### Action item
The answer must be an exact copy of the lines from the one containing "op=moved; was=orange carrot;" through the end of the records, with the pictures left out.

---------- Available data

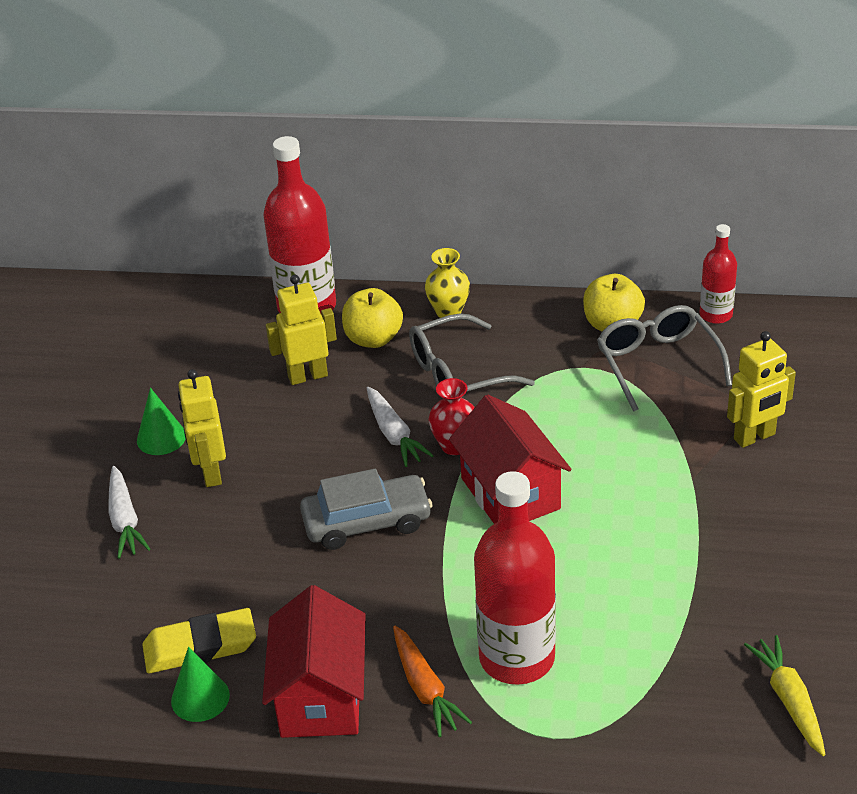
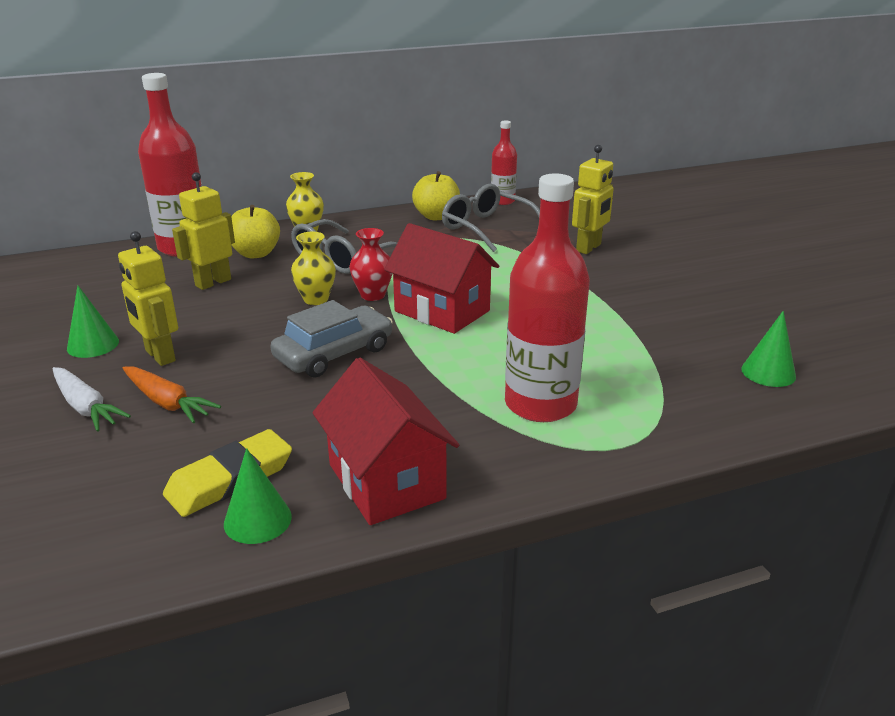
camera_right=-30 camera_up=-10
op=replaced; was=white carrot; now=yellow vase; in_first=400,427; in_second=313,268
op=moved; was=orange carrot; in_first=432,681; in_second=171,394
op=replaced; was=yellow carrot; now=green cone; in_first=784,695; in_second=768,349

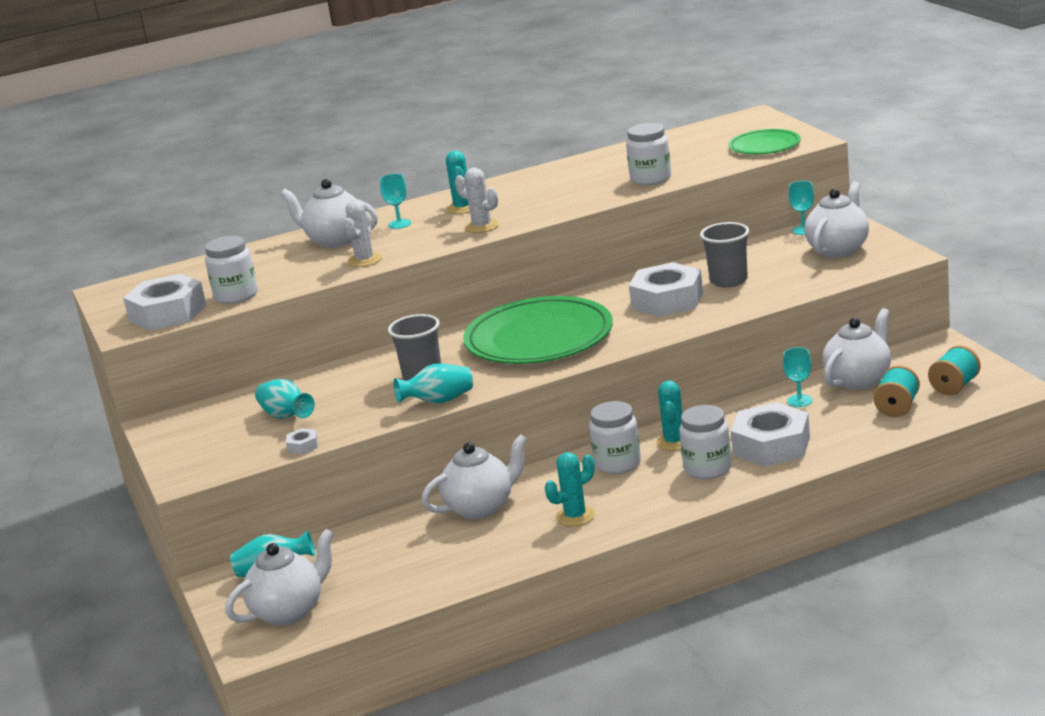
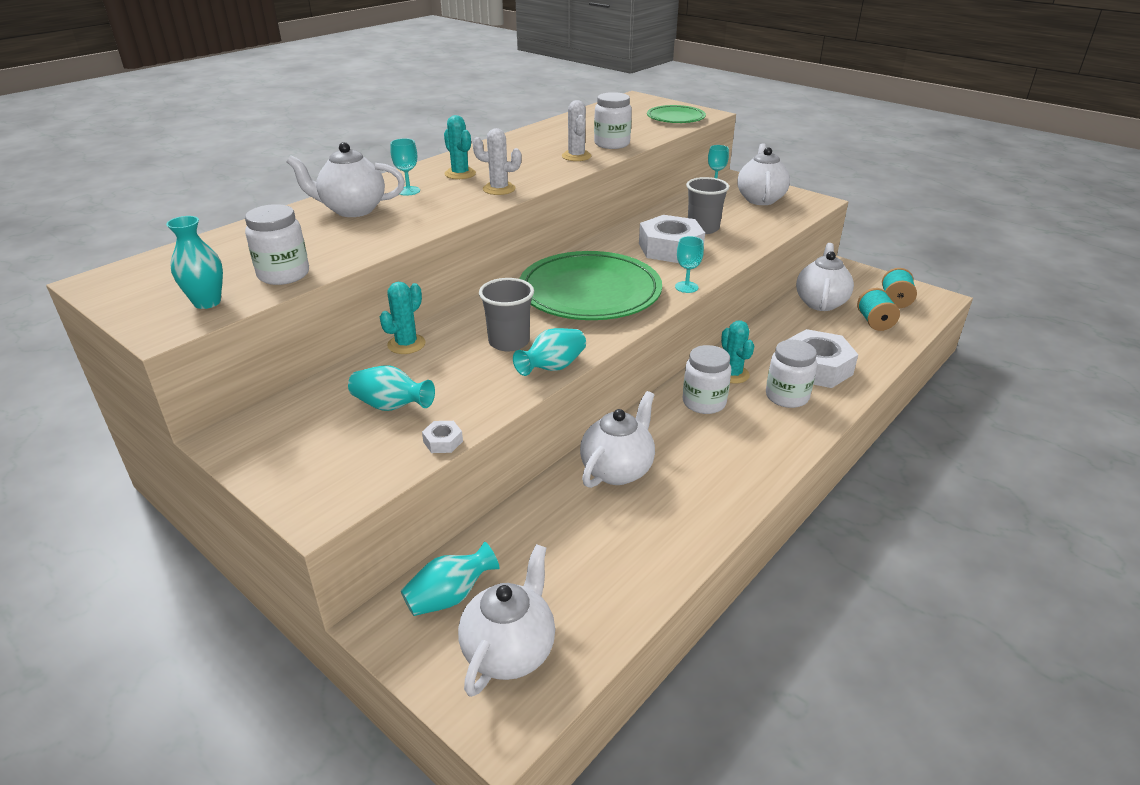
camera_right=-30 camera_up=10
op=moved; was=white cactus; in_first=363,233; in_second=576,130
op=replaced; was=white nut; now=turquoise vase; in_first=165,302; in_second=194,262
op=moved; was=turquoise goblet; in_first=797,377; in_second=689,264
op=moved; was=turquoise cactus; in_first=570,489; in_second=403,318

--------------------

### Solution to this problem
op=moved; was=orange carrot; in_first=432,681; in_second=171,394
op=replaced; was=yellow carrot; now=green cone; in_first=784,695; in_second=768,349

camera_right=-30 camera_up=10
op=moved; was=white cactus; in_first=363,233; in_second=576,130
op=replaced; was=white nut; now=turquoise vase; in_first=165,302; in_second=194,262
op=moved; was=turquoise goblet; in_first=797,377; in_second=689,264
op=moved; was=turquoise cactus; in_first=570,489; in_second=403,318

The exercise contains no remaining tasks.